*** Block opens ***

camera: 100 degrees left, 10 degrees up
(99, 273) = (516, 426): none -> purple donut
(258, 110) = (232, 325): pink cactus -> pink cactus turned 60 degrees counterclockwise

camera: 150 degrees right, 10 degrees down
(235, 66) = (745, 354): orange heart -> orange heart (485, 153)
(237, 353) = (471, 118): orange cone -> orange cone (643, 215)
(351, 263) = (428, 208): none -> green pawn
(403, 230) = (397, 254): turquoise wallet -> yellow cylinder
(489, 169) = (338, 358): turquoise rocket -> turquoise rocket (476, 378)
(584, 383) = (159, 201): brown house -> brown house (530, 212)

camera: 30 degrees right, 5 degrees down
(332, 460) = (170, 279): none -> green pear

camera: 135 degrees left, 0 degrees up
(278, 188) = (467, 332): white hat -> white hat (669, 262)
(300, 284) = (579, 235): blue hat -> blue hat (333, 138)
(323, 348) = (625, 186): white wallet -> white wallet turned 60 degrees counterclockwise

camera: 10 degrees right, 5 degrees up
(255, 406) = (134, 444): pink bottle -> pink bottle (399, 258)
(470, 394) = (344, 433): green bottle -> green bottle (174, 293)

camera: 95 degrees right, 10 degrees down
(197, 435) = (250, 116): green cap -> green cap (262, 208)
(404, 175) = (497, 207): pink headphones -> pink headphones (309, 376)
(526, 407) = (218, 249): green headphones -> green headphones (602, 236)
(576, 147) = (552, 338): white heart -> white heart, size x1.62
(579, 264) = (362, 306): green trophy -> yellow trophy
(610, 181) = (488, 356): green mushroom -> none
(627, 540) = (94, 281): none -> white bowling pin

*** Block closes ***

■ **Task to carry out**
Each line of the data is to be transcribed exactly, with nothing left out.

■ **Answer to this task**
camera: 100 degrees left, 10 degrees up
(99, 273) = (516, 426): none -> purple donut
(258, 110) = (232, 325): pink cactus -> pink cactus turned 60 degrees counterclockwise

camera: 150 degrees right, 10 degrees down
(235, 66) = (745, 354): orange heart -> orange heart (485, 153)
(237, 353) = (471, 118): orange cone -> orange cone (643, 215)
(351, 263) = (428, 208): none -> green pawn
(403, 230) = (397, 254): turquoise wallet -> yellow cylinder
(489, 169) = (338, 358): turquoise rocket -> turquoise rocket (476, 378)
(584, 383) = (159, 201): brown house -> brown house (530, 212)

camera: 30 degrees right, 5 degrees down
(332, 460) = (170, 279): none -> green pear

camera: 135 degrees left, 0 degrees up
(278, 188) = (467, 332): white hat -> white hat (669, 262)
(300, 284) = (579, 235): blue hat -> blue hat (333, 138)
(323, 348) = (625, 186): white wallet -> white wallet turned 60 degrees counterclockwise

camera: 10 degrees right, 5 degrees up
(255, 406) = (134, 444): pink bottle -> pink bottle (399, 258)
(470, 394) = (344, 433): green bottle -> green bottle (174, 293)

camera: 95 degrees right, 10 degrees down
(197, 435) = (250, 116): green cap -> green cap (262, 208)
(404, 175) = (497, 207): pink headphones -> pink headphones (309, 376)
(526, 407) = (218, 249): green headphones -> green headphones (602, 236)
(576, 147) = (552, 338): white heart -> white heart, size x1.62
(579, 264) = (362, 306): green trophy -> yellow trophy
(610, 181) = (488, 356): green mushroom -> none
(627, 540) = (94, 281): none -> white bowling pin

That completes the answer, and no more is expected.